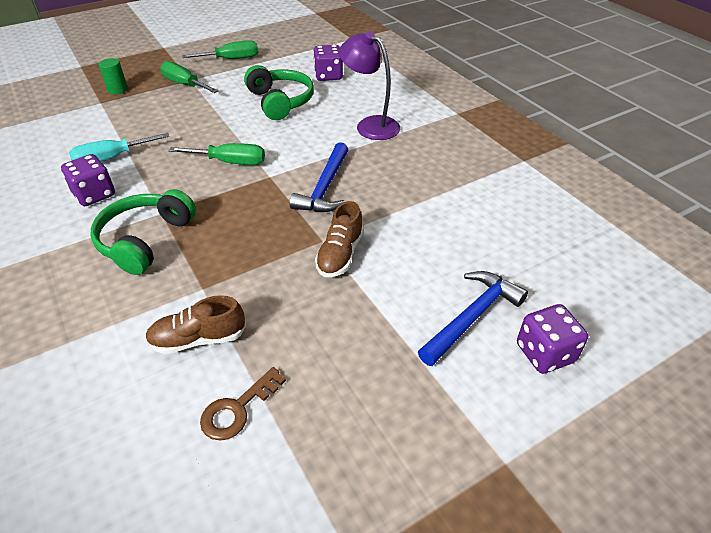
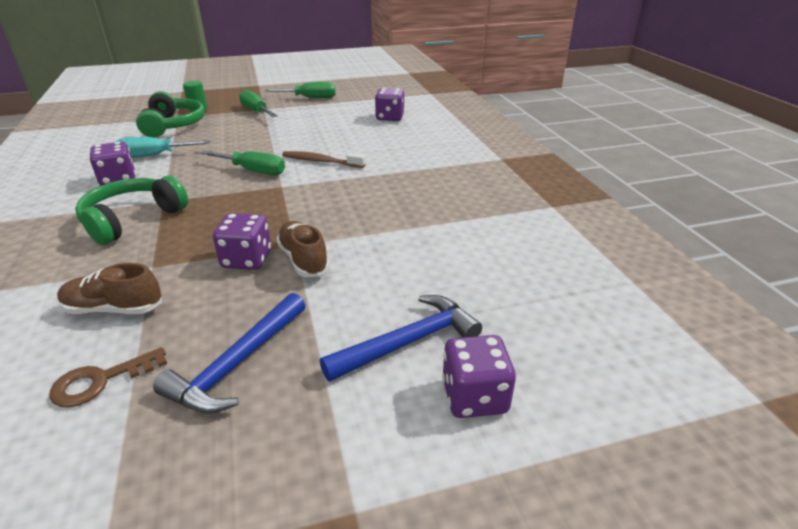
camera: 15 degrees right, 10 degrees down
(280, 102) = (332, 132): green headphones -> green headphones (173, 125)
(288, 264) = (247, 259): none -> purple dice
(291, 140) = (321, 161): none -> brown toothbrush
(324, 187) = (327, 202): blue hammer -> blue hammer (237, 363)
(340, 255) = (303, 260): brown shoe -> brown shoe turned 120 degrees clockwise
(370, 125) = (405, 158): purple lamp -> none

--- --- ---

* **What the task asks**:
Give back the entries above exactly as they stand. Leave the images out.

* **Exercise solution**:
camera: 15 degrees right, 10 degrees down
(280, 102) = (332, 132): green headphones -> green headphones (173, 125)
(288, 264) = (247, 259): none -> purple dice
(291, 140) = (321, 161): none -> brown toothbrush
(324, 187) = (327, 202): blue hammer -> blue hammer (237, 363)
(340, 255) = (303, 260): brown shoe -> brown shoe turned 120 degrees clockwise
(370, 125) = (405, 158): purple lamp -> none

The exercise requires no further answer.